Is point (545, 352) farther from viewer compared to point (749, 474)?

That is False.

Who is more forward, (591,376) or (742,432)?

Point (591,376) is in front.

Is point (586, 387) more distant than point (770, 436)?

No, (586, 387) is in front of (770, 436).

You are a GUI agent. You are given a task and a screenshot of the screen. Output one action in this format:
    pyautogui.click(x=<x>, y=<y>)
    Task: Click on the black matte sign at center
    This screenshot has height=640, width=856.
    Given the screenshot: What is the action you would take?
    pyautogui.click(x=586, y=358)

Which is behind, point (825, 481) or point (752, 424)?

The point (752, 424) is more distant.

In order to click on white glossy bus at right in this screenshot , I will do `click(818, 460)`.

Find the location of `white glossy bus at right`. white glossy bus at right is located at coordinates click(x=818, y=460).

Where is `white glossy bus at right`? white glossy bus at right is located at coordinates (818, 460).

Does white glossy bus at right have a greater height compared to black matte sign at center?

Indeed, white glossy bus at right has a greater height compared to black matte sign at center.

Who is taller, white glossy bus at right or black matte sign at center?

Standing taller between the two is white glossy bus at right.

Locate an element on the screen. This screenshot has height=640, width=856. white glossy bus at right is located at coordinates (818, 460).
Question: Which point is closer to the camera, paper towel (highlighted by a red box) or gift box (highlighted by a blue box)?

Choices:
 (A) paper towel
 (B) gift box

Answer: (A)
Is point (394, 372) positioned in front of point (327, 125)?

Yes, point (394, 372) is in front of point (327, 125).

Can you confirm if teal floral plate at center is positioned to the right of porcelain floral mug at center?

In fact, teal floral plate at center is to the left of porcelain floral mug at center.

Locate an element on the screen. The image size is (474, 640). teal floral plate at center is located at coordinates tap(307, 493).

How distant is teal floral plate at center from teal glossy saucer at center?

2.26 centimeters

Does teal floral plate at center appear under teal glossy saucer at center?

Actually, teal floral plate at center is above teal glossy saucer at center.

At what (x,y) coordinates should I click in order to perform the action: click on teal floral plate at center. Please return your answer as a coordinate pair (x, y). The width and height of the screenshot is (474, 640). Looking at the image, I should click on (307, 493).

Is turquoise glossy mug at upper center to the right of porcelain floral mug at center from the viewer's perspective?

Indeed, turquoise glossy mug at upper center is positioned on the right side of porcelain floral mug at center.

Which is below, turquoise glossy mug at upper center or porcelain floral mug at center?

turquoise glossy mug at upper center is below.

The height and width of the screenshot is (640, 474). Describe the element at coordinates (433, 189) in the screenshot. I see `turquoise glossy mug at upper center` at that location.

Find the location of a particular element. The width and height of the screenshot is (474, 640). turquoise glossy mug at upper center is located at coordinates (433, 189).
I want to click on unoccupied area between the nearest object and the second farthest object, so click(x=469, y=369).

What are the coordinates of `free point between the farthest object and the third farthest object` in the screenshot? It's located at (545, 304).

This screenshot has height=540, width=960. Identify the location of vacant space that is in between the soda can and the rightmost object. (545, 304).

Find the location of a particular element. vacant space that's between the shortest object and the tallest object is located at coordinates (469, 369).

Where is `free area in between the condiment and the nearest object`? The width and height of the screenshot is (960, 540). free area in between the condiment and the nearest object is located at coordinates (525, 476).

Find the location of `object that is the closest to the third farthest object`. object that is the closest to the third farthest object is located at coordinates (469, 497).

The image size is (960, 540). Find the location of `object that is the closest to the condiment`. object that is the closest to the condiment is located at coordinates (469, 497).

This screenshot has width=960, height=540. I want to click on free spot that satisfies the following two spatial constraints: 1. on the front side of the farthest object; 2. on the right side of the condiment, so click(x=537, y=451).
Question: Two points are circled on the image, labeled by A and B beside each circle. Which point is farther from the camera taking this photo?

Task to carry out:
Please write out all of the items above verbatim, from the first line to the last.

Answer section:
Is point (545, 352) farther from viewer compared to point (749, 474)?

That is False.

Who is more forward, (591,376) or (742,432)?

Point (591,376) is in front.

Is point (586, 387) more distant than point (770, 436)?

No, (586, 387) is in front of (770, 436).

You are a GUI agent. You are given a task and a screenshot of the screen. Output one action in this format:
    pyautogui.click(x=<x>, y=<y>)
    Task: Click on the black matte sign at center
    This screenshot has height=640, width=856.
    Given the screenshot: What is the action you would take?
    pyautogui.click(x=586, y=358)

Which is behind, point (825, 481) or point (752, 424)?

The point (752, 424) is more distant.

In order to click on white glossy bus at right in this screenshot , I will do `click(818, 460)`.

Find the location of `white glossy bus at right`. white glossy bus at right is located at coordinates click(x=818, y=460).

Where is `white glossy bus at right`? white glossy bus at right is located at coordinates (818, 460).

Does white glossy bus at right have a greater height compared to black matte sign at center?

Indeed, white glossy bus at right has a greater height compared to black matte sign at center.

Who is taller, white glossy bus at right or black matte sign at center?

Standing taller between the two is white glossy bus at right.

Locate an element on the screen. This screenshot has height=640, width=856. white glossy bus at right is located at coordinates (818, 460).
Question: Which point is closer to the camera, paper towel (highlighted by a red box) or gift box (highlighted by a blue box)?

Choices:
 (A) paper towel
 (B) gift box

Answer: (A)
Is point (394, 372) positioned in front of point (327, 125)?

Yes, point (394, 372) is in front of point (327, 125).

Can you confirm if teal floral plate at center is positioned to the right of porcelain floral mug at center?

In fact, teal floral plate at center is to the left of porcelain floral mug at center.

Locate an element on the screen. The image size is (474, 640). teal floral plate at center is located at coordinates tap(307, 493).

How distant is teal floral plate at center from teal glossy saucer at center?

2.26 centimeters

Does teal floral plate at center appear under teal glossy saucer at center?

Actually, teal floral plate at center is above teal glossy saucer at center.

At what (x,y) coordinates should I click in order to perform the action: click on teal floral plate at center. Please return your answer as a coordinate pair (x, y). The width and height of the screenshot is (474, 640). Looking at the image, I should click on (307, 493).

Is turquoise glossy mug at upper center to the right of porcelain floral mug at center from the viewer's perspective?

Indeed, turquoise glossy mug at upper center is positioned on the right side of porcelain floral mug at center.

Which is below, turquoise glossy mug at upper center or porcelain floral mug at center?

turquoise glossy mug at upper center is below.

The height and width of the screenshot is (640, 474). Describe the element at coordinates (433, 189) in the screenshot. I see `turquoise glossy mug at upper center` at that location.

Find the location of a particular element. The width and height of the screenshot is (474, 640). turquoise glossy mug at upper center is located at coordinates (433, 189).
I want to click on unoccupied area between the nearest object and the second farthest object, so click(x=469, y=369).

What are the coordinates of `free point between the farthest object and the third farthest object` in the screenshot? It's located at (545, 304).

This screenshot has height=540, width=960. Identify the location of vacant space that is in between the soda can and the rightmost object. (545, 304).

Find the location of a particular element. vacant space that's between the shortest object and the tallest object is located at coordinates (469, 369).

Where is `free area in between the condiment and the nearest object`? The width and height of the screenshot is (960, 540). free area in between the condiment and the nearest object is located at coordinates (525, 476).

Find the location of `object that is the closest to the third farthest object`. object that is the closest to the third farthest object is located at coordinates (469, 497).

The image size is (960, 540). Find the location of `object that is the closest to the condiment`. object that is the closest to the condiment is located at coordinates (469, 497).

This screenshot has width=960, height=540. I want to click on free spot that satisfies the following two spatial constraints: 1. on the front side of the farthest object; 2. on the right side of the condiment, so click(x=537, y=451).
Question: Two points are circled on the image, labeled by A and B beside each circle. Which point is farther from the camera taking this photo?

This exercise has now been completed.